Reproduce the following data exactly, minus any images.

Given data:
+ + + + +
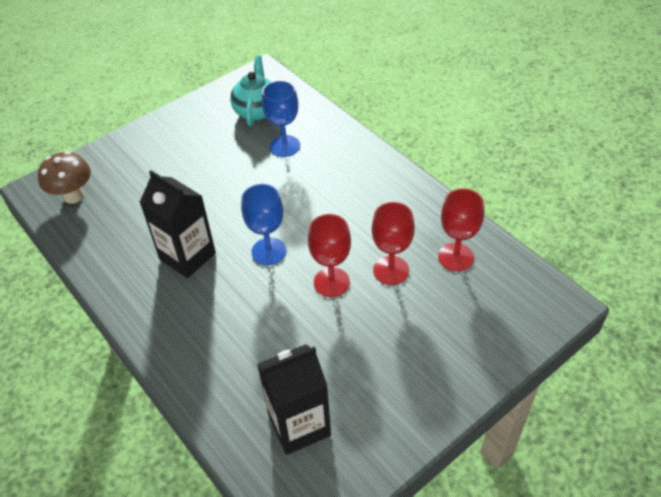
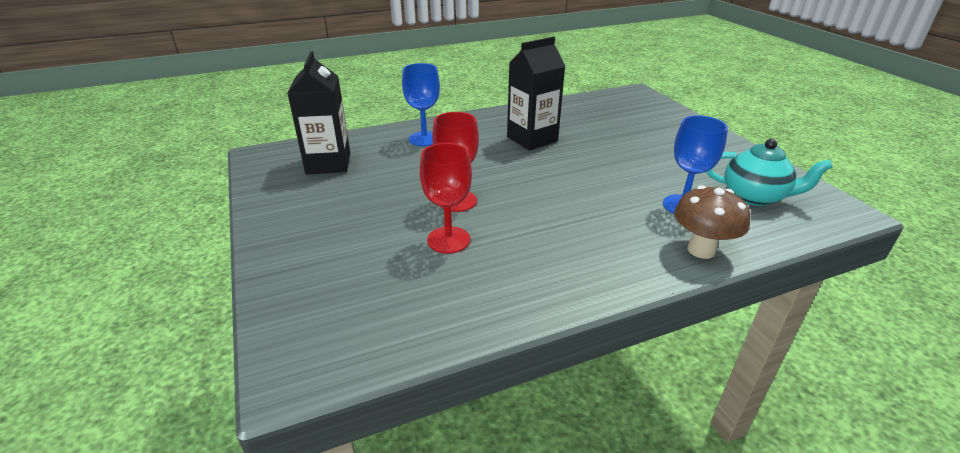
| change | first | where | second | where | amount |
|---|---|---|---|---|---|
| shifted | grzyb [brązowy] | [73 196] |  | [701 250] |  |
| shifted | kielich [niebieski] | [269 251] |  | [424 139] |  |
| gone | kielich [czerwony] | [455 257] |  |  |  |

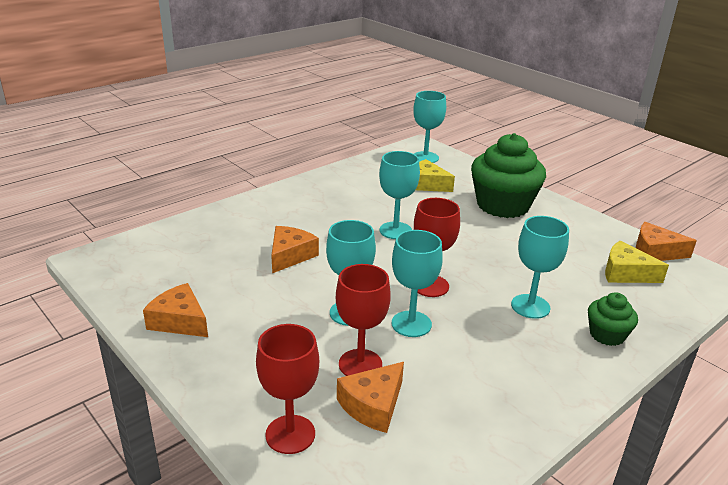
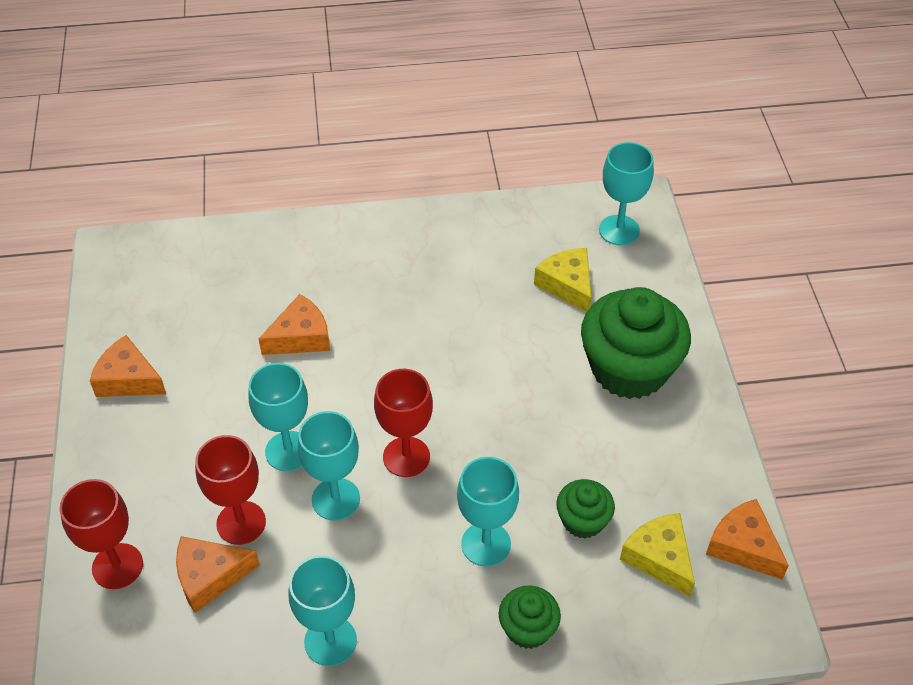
| change | first | where | second | where | amount |
|---|---|---|---|---|---|
| rotated | ser [pomarańczowy] | [179 321] |  | [128 379] | 45 degrees counterclockwise |
| shifted | kielich [turkusowy] | [395 230] |  | [330 641] |  |
| new |  |  | muffinka [zielony] | [583 520] |  |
+ + + + +
Result:
| change | first | where | second | where | amount |
|---|---|---|---|---|---|
| shifted | grzyb [brązowy] | [73 196] |  | [701 250] |  |
| shifted | kielich [niebieski] | [269 251] |  | [424 139] |  |
| gone | kielich [czerwony] | [455 257] |  |  |  |

| change | first | where | second | where | amount |
|---|---|---|---|---|---|
| rotated | ser [pomarańczowy] | [179 321] |  | [128 379] | 45 degrees counterclockwise |
| shifted | kielich [turkusowy] | [395 230] |  | [330 641] |  |
| new |  |  | muffinka [zielony] | [583 520] |  |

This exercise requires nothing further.